Stored data entries:
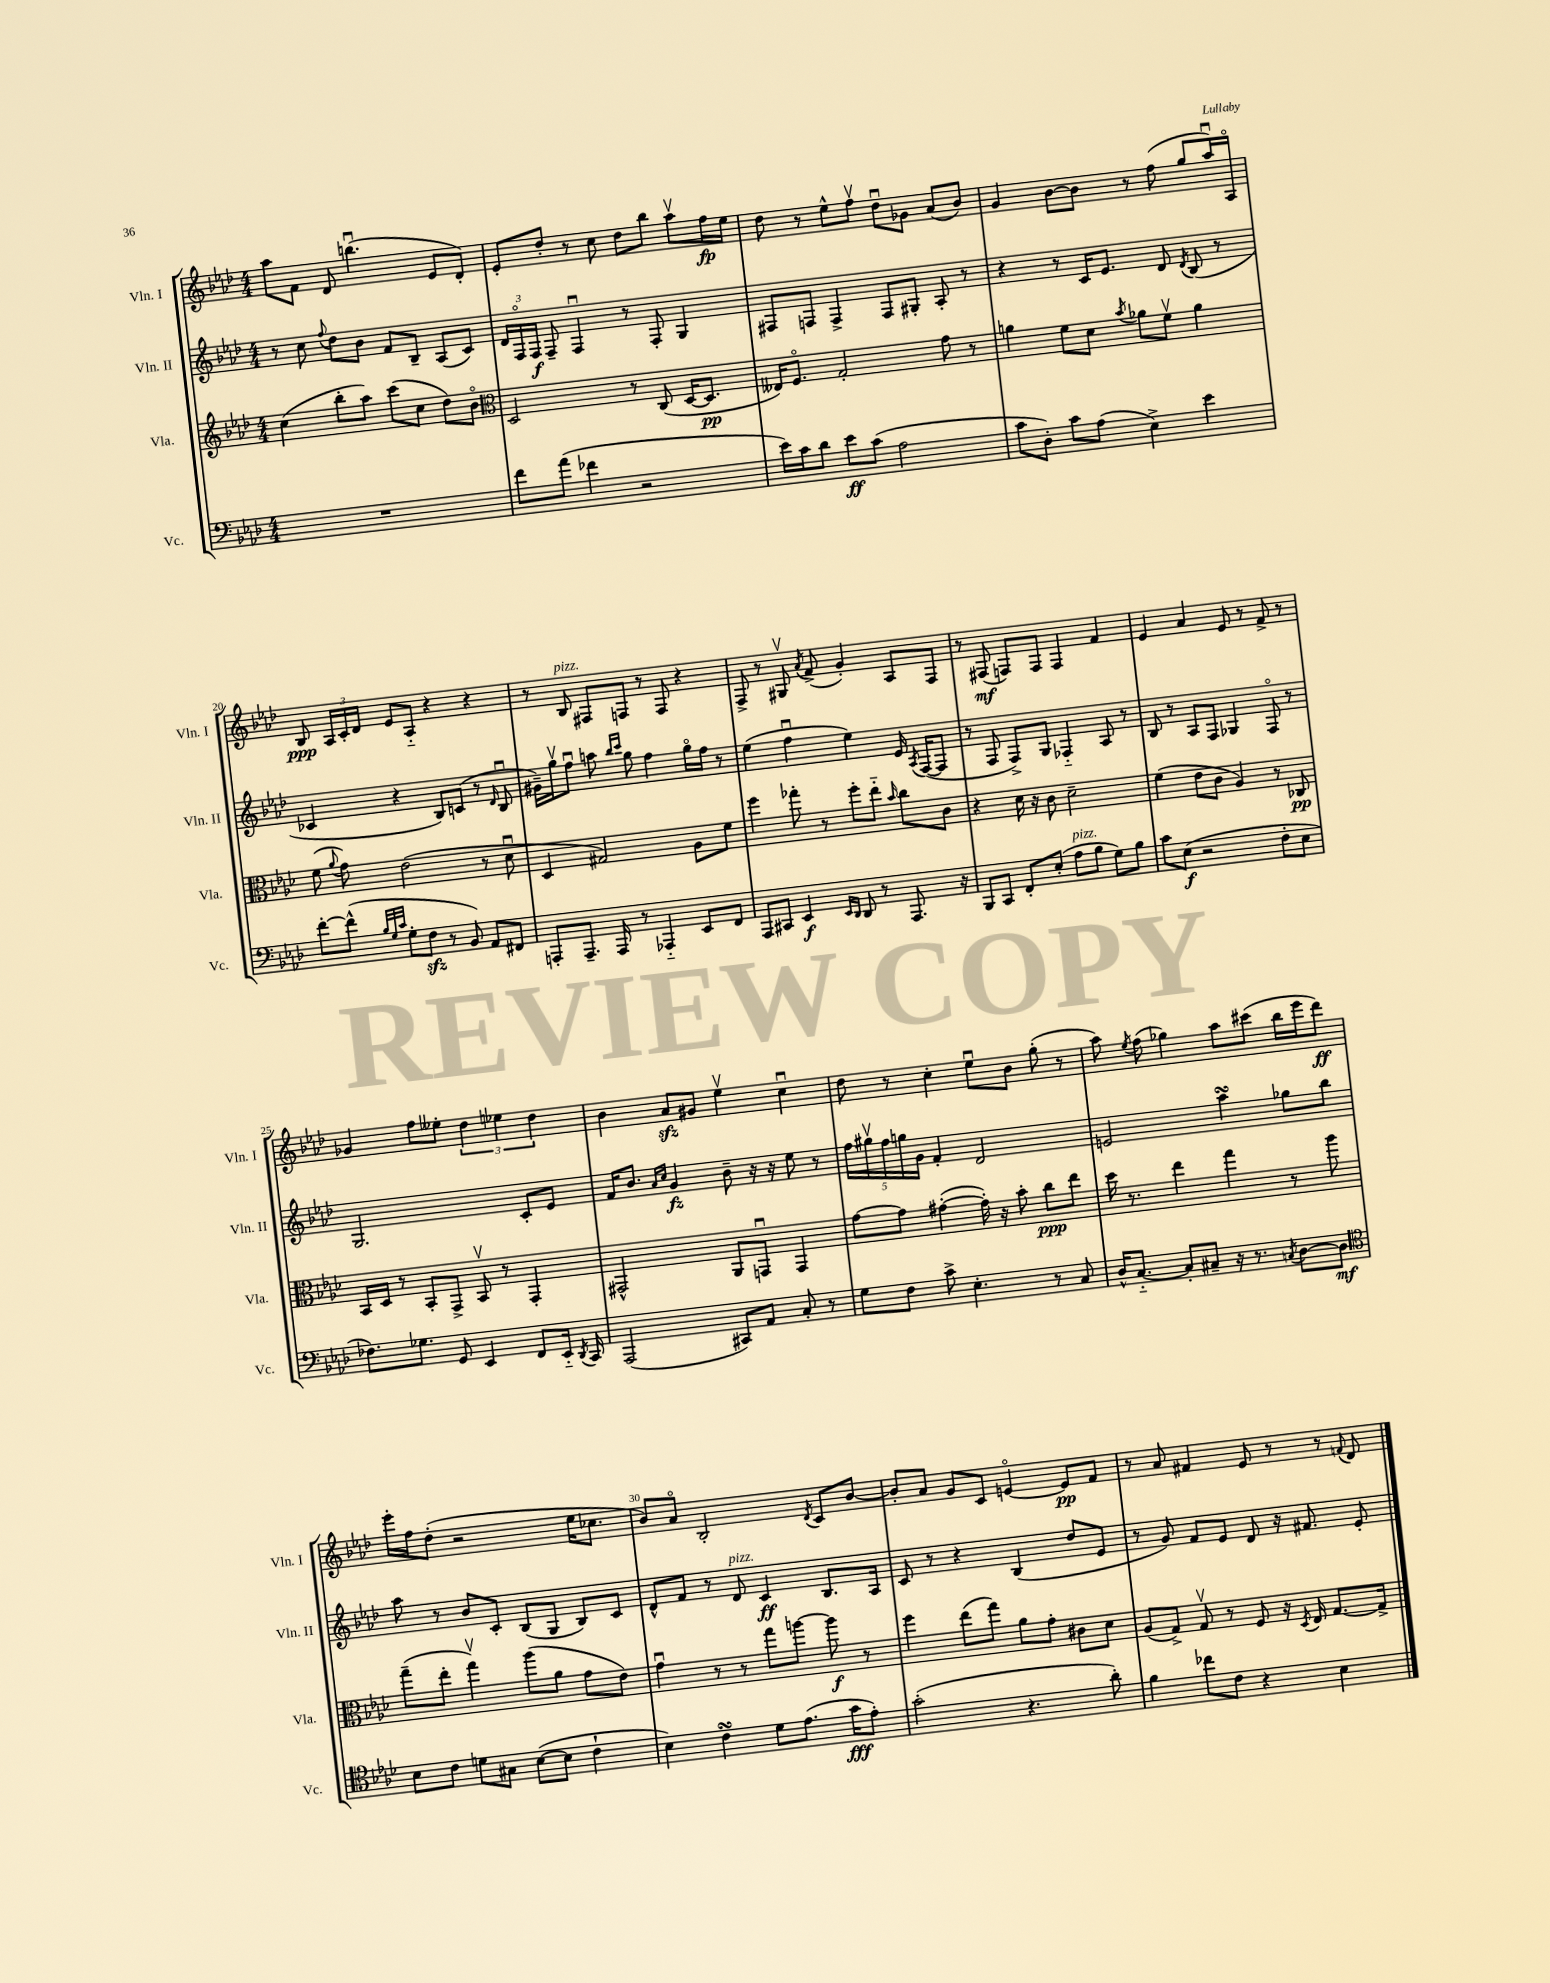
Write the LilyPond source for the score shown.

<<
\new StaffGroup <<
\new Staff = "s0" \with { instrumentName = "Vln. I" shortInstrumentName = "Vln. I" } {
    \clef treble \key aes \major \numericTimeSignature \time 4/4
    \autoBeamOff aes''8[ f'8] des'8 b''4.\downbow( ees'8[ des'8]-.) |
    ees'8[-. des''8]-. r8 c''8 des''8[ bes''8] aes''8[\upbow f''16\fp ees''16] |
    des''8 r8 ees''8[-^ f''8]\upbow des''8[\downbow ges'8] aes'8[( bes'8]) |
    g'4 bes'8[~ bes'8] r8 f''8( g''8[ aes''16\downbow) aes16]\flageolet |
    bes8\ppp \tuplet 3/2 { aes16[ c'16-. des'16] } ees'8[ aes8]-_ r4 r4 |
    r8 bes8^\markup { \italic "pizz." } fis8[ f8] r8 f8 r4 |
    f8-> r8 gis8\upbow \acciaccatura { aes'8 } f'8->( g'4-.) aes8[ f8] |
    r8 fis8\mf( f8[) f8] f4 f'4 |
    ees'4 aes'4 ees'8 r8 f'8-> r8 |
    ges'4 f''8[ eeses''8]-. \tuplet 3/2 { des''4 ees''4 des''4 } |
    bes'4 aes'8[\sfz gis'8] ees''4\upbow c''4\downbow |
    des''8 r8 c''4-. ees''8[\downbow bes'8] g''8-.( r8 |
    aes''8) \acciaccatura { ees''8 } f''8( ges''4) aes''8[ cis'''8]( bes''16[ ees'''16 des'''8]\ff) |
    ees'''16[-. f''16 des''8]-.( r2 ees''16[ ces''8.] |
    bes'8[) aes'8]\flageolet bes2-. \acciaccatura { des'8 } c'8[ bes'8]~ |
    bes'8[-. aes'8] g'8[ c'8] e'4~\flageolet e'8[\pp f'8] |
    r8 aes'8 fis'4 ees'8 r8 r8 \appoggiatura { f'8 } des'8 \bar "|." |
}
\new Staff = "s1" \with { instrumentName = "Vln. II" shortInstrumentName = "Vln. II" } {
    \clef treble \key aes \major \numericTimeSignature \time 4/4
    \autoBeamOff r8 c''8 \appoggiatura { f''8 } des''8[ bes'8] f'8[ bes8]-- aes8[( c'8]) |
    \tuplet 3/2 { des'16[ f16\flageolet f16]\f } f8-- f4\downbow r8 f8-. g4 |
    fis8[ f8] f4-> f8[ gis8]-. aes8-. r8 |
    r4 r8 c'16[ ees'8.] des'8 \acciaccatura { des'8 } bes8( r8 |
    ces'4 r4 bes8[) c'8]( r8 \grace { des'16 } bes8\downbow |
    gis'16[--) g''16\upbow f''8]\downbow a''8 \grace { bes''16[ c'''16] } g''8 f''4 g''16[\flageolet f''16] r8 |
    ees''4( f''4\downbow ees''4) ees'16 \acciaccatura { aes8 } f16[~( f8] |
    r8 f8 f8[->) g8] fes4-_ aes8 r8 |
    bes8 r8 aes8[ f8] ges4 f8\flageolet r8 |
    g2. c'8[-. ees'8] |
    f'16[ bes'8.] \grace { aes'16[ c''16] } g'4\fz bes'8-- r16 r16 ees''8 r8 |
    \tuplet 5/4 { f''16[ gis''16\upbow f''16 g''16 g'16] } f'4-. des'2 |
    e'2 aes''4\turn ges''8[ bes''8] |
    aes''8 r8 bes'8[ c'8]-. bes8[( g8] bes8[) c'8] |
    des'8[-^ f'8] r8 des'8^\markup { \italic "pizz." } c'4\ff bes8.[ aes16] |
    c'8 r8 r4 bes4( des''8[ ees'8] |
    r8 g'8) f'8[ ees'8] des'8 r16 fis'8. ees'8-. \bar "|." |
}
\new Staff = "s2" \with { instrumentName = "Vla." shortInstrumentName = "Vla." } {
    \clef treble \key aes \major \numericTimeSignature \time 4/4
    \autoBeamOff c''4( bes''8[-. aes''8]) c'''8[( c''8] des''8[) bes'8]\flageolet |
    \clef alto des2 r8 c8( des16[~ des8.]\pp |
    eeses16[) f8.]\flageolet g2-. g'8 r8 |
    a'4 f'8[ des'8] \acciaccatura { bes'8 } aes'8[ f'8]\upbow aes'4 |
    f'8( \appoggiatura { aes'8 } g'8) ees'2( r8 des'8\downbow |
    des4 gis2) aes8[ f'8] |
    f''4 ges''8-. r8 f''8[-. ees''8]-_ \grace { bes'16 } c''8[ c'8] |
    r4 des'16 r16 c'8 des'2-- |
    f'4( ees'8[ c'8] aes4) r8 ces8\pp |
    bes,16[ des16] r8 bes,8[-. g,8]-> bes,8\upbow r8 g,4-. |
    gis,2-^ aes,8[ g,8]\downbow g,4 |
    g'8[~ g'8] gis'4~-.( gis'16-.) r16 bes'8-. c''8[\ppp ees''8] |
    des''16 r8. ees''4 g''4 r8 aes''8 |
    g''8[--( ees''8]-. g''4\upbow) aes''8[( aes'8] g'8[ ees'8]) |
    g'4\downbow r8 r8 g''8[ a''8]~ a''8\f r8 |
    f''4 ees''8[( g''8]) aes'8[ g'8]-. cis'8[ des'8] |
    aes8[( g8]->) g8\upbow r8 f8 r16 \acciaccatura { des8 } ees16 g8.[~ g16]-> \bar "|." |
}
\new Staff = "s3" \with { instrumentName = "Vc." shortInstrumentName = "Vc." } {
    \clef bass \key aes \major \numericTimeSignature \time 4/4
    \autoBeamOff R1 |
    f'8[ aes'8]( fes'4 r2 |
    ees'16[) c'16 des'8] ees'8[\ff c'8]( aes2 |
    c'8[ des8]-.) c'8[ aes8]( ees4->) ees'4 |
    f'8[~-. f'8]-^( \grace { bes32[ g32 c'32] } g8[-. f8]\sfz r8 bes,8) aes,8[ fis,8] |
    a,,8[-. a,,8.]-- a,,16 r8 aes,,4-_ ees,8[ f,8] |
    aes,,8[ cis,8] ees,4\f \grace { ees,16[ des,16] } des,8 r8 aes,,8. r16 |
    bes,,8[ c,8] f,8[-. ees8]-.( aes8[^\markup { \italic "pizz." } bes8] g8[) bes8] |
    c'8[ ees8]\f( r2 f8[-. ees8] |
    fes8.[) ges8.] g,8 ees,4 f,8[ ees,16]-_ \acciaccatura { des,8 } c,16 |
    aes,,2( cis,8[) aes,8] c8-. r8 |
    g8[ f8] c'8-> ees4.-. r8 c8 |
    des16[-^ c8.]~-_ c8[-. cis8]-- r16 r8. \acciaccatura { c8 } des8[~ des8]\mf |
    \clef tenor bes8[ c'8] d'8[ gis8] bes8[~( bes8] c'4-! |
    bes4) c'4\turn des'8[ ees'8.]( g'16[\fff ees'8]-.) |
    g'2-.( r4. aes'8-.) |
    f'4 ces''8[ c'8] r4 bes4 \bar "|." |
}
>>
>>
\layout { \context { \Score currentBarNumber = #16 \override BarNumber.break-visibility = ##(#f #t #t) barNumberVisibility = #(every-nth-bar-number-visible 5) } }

(WRITTEN EXERCISE): Count the lines in the records that contain the string "autoBeamOff", with case counting. Reply with the number alone.

(ANSWER TO THE EXERCISE): 4